TASK:
Please repeat exactly the lines from the one containing "J201 pin 2: GND -> LAMP" through the last line of the records below, both included, and leave out any pictures.

Stored entries:
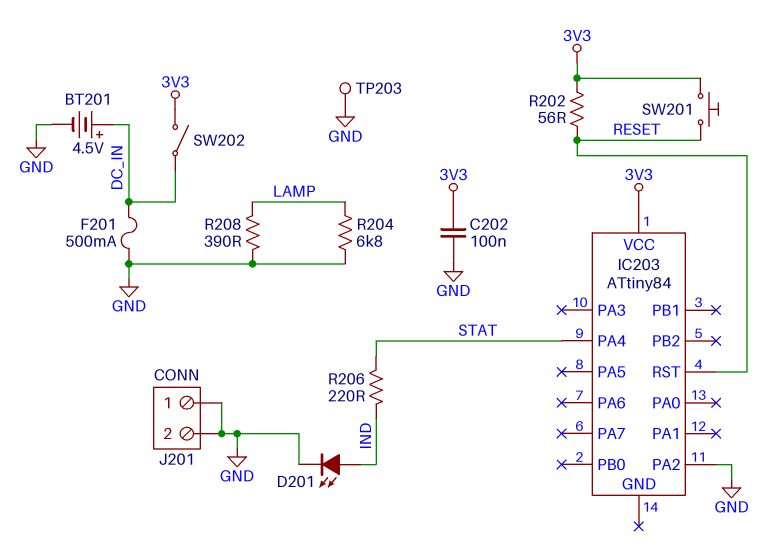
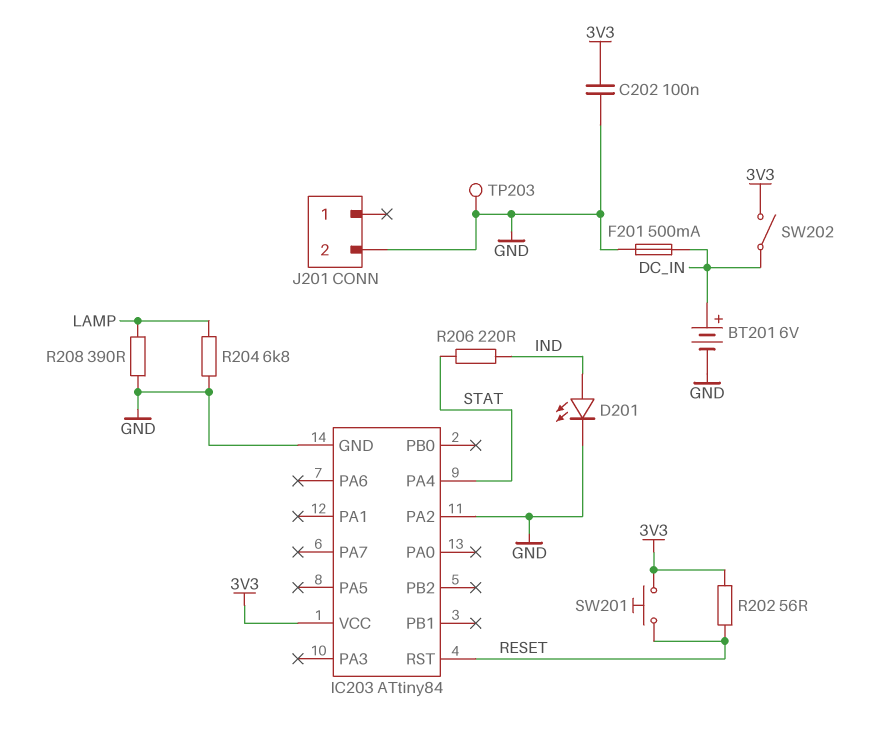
BT201: 4.5V (plus DC_IN, minus GND) -> 6V (plus DC_IN, minus GND)
IC203 pin GND: none -> GND
J201 pin 1: GND -> none

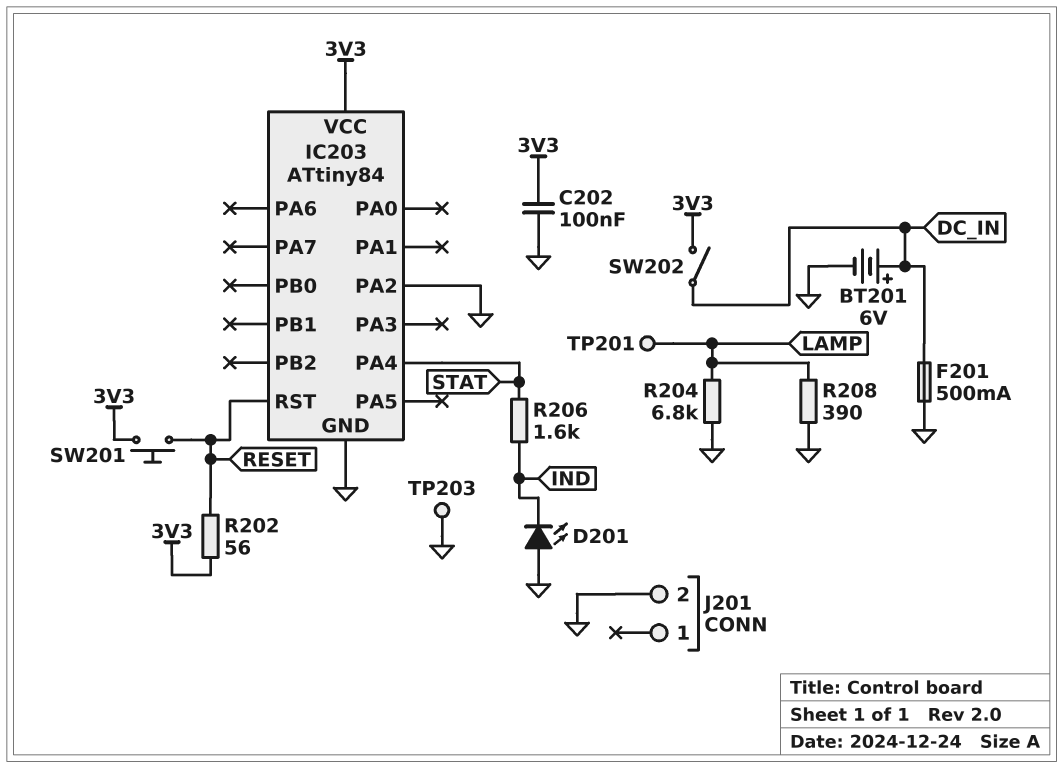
D201: LED (A IND, K GND) -> LED (A GND, K IND)
R206: 220 (IND, STAT) -> 1.6k (IND, STAT)
TP201: none -> test point (LAMP)

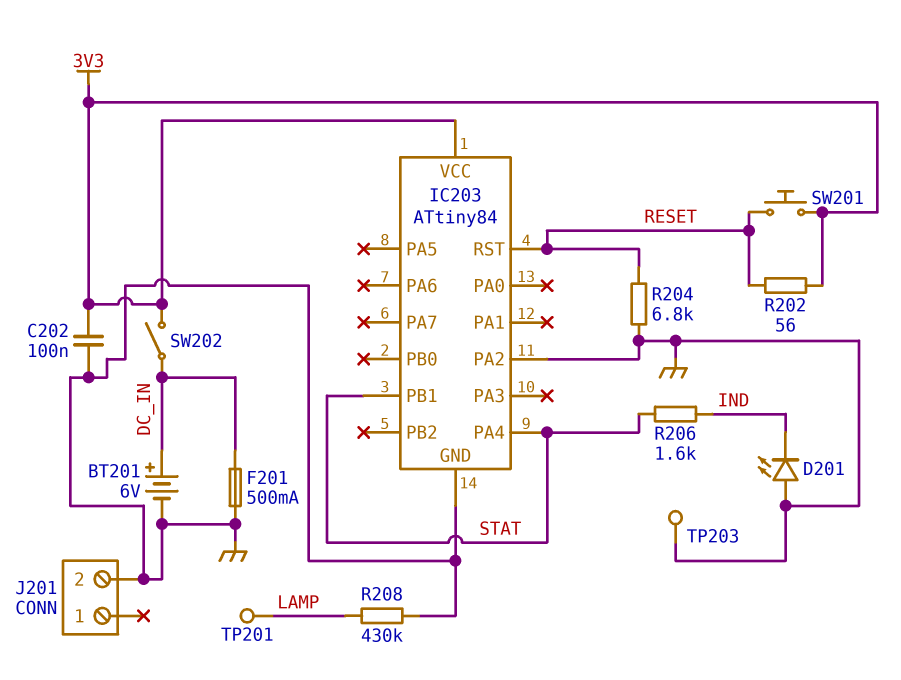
IC203 pin PB1: none -> STAT
R204: 6.8k (GND, LAMP) -> 6.8k (GND, RESET)
R208: 390 (GND, LAMP) -> 430k (GND, LAMP)

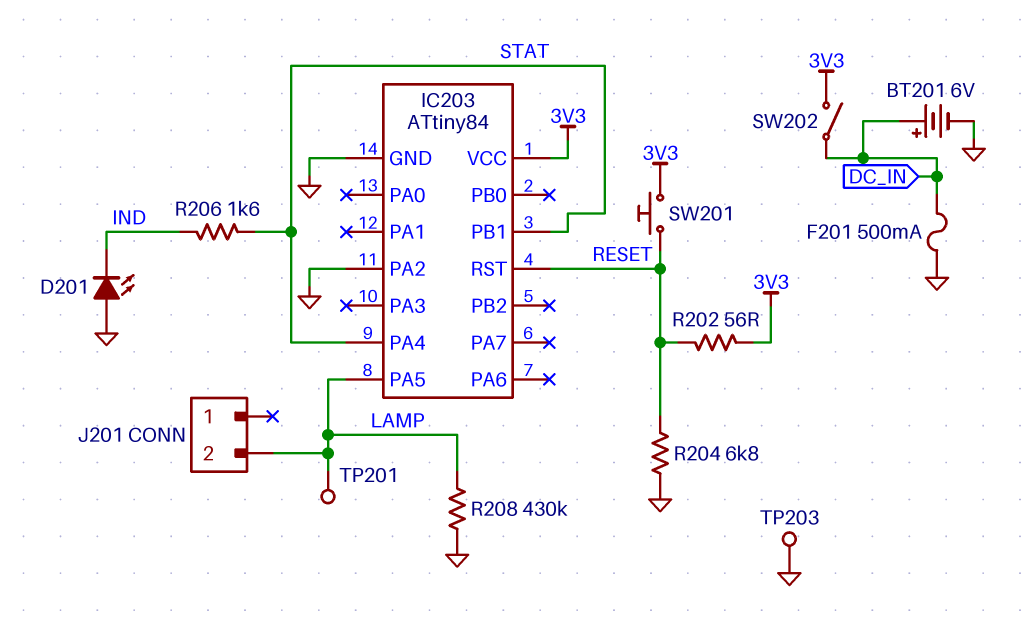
C202: 100nF (3V3, GND) -> none
IC203 pin PA5: none -> LAMP
J201 pin 2: GND -> LAMP

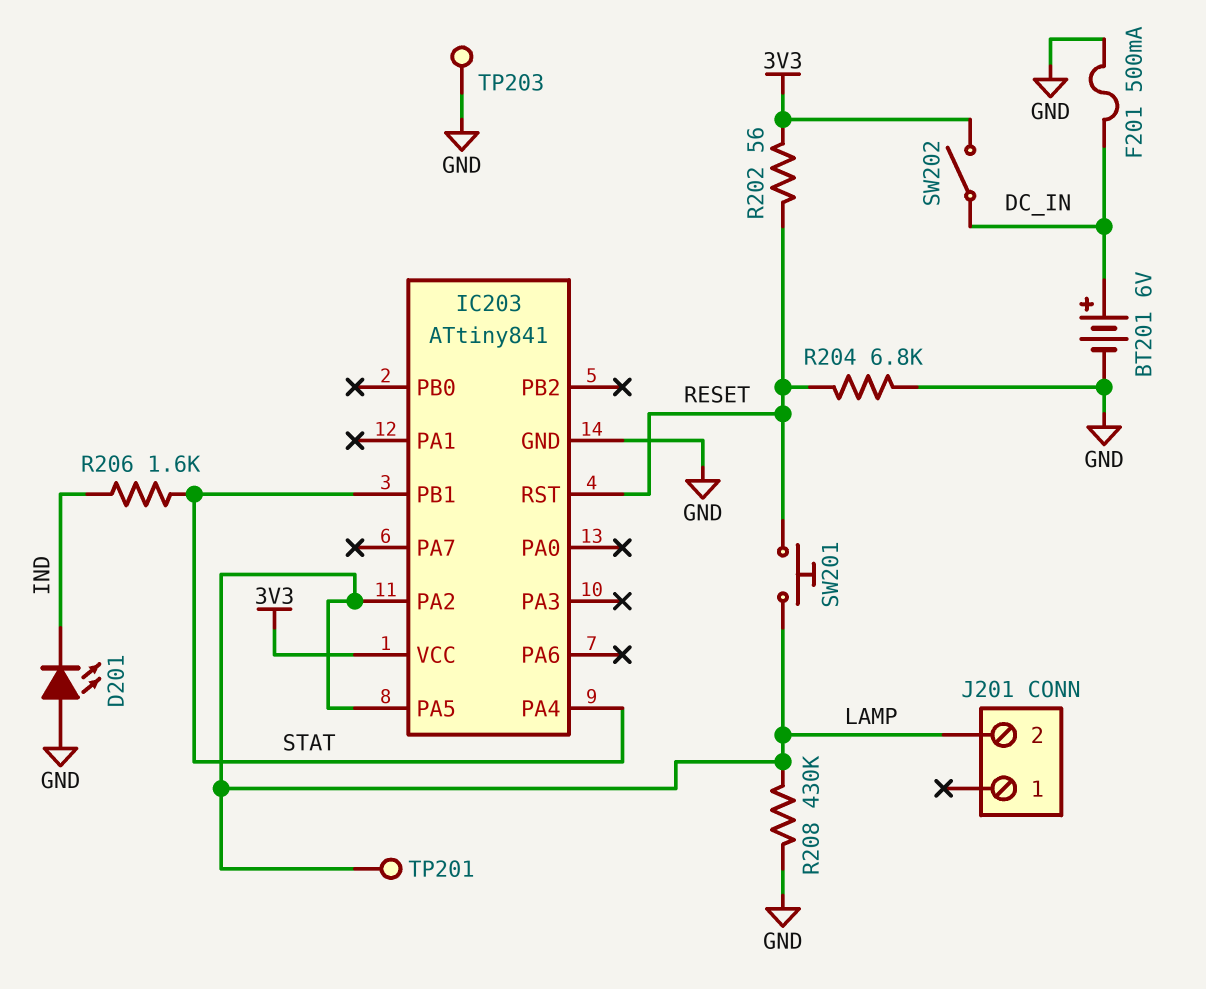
IC203: ATtiny84 -> ATtiny841
IC203 pin PA2: GND -> LAMP
SW201: button (3V3, RESET) -> button (LAMP, RESET)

ANSWER SPACE:
J201 pin 2: GND -> LAMP

IC203: ATtiny84 -> ATtiny841
IC203 pin PA2: GND -> LAMP
SW201: button (3V3, RESET) -> button (LAMP, RESET)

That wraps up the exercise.